- Opening Delimiter -

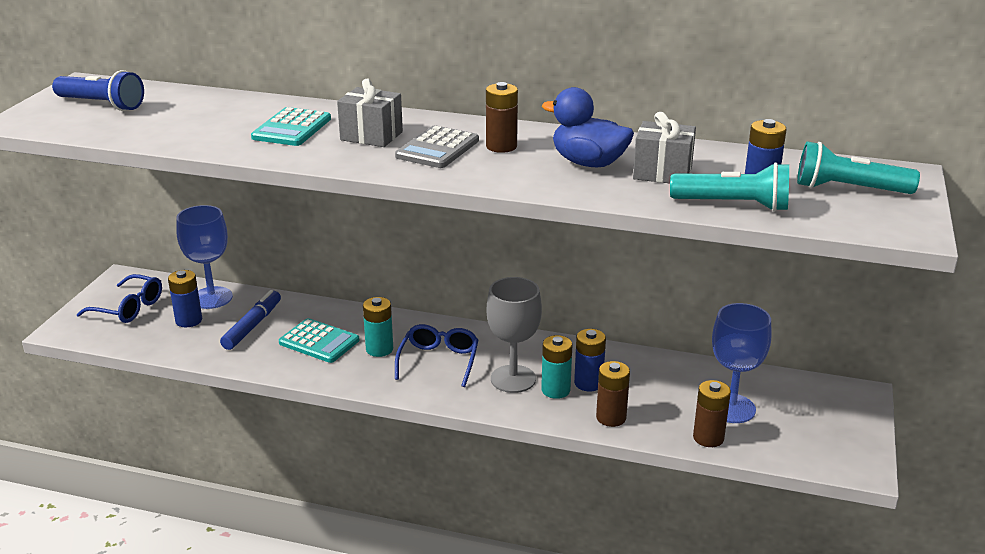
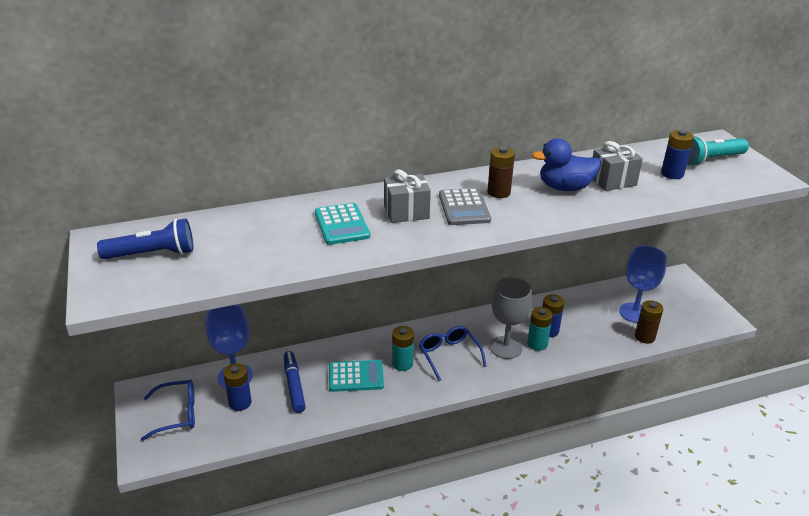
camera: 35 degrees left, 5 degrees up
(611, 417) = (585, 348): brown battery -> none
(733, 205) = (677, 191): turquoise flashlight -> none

- Closing Delimiter -
- Opening Delimiter -

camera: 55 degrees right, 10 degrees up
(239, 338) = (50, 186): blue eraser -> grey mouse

- Closing Delimiter -
- Opening Delimiter -

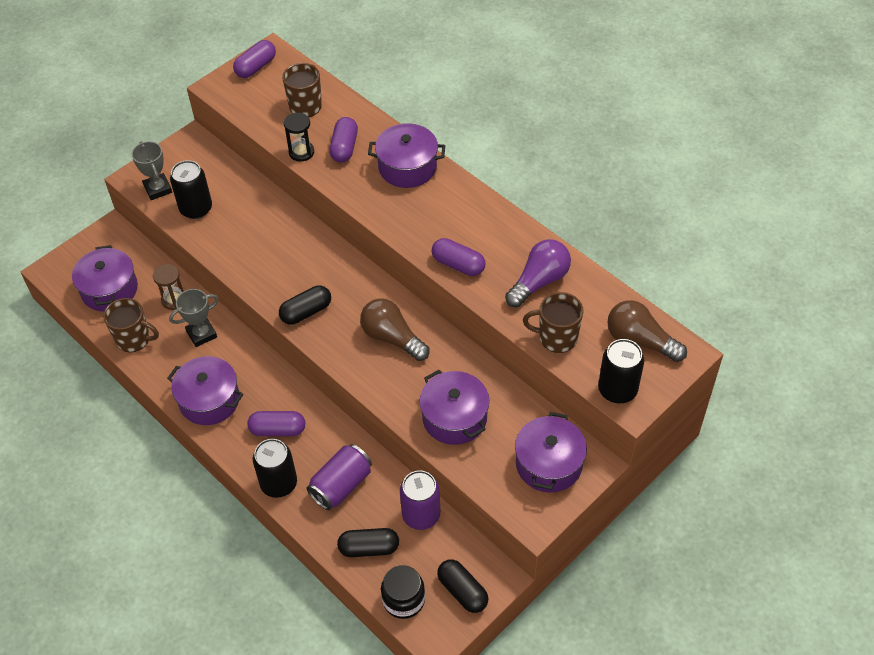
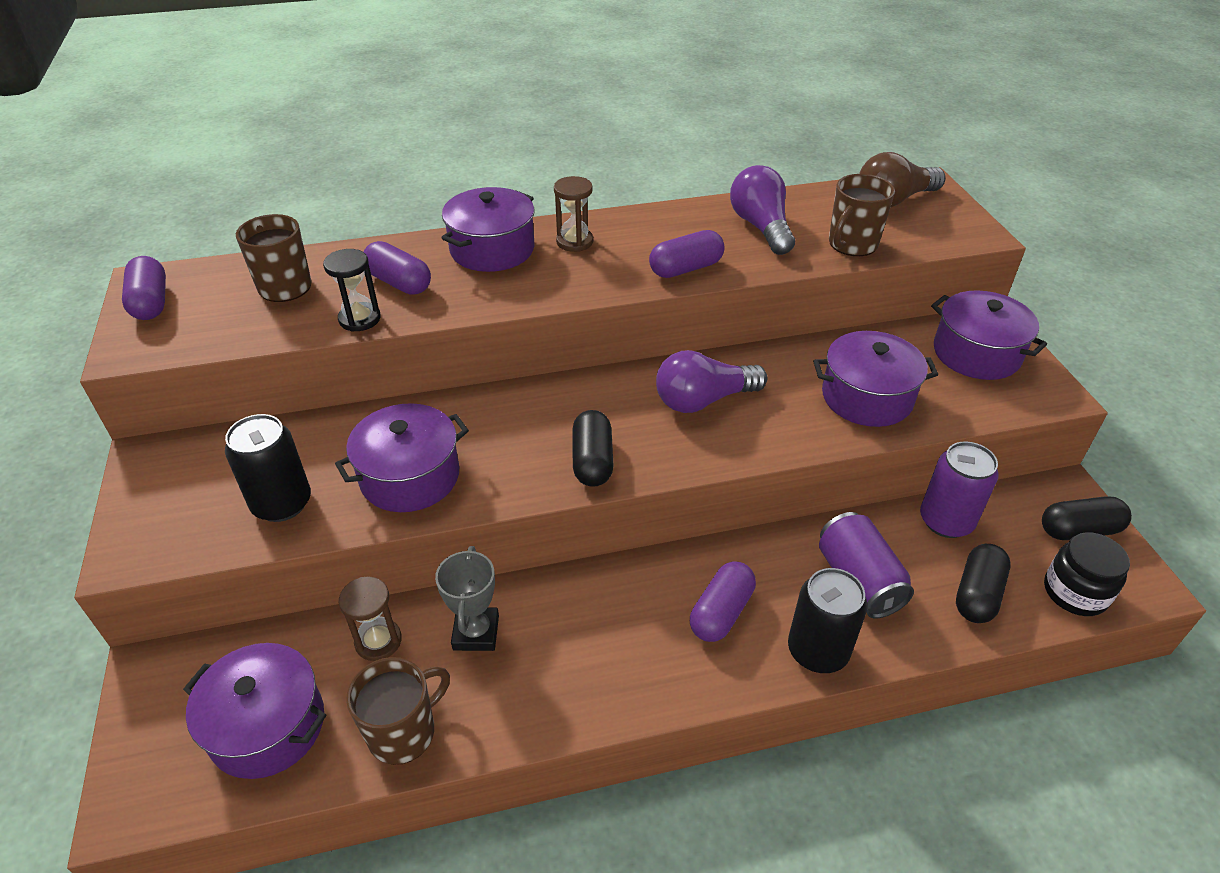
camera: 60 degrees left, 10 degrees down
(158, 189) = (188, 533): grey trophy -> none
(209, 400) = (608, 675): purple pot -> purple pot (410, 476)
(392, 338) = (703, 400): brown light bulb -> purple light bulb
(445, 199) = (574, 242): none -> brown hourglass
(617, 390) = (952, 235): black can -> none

- Closing Delimiter -

» Instructions to follow: Using the records above, write out exactly the lines between the one holding "(209, 400) = (608, 675): purple" and the one holding "(617, 390) = (952, 235): black can -> none", inclusive; leave everything else out.

» Answer:
(209, 400) = (608, 675): purple pot -> purple pot (410, 476)
(392, 338) = (703, 400): brown light bulb -> purple light bulb
(445, 199) = (574, 242): none -> brown hourglass
(617, 390) = (952, 235): black can -> none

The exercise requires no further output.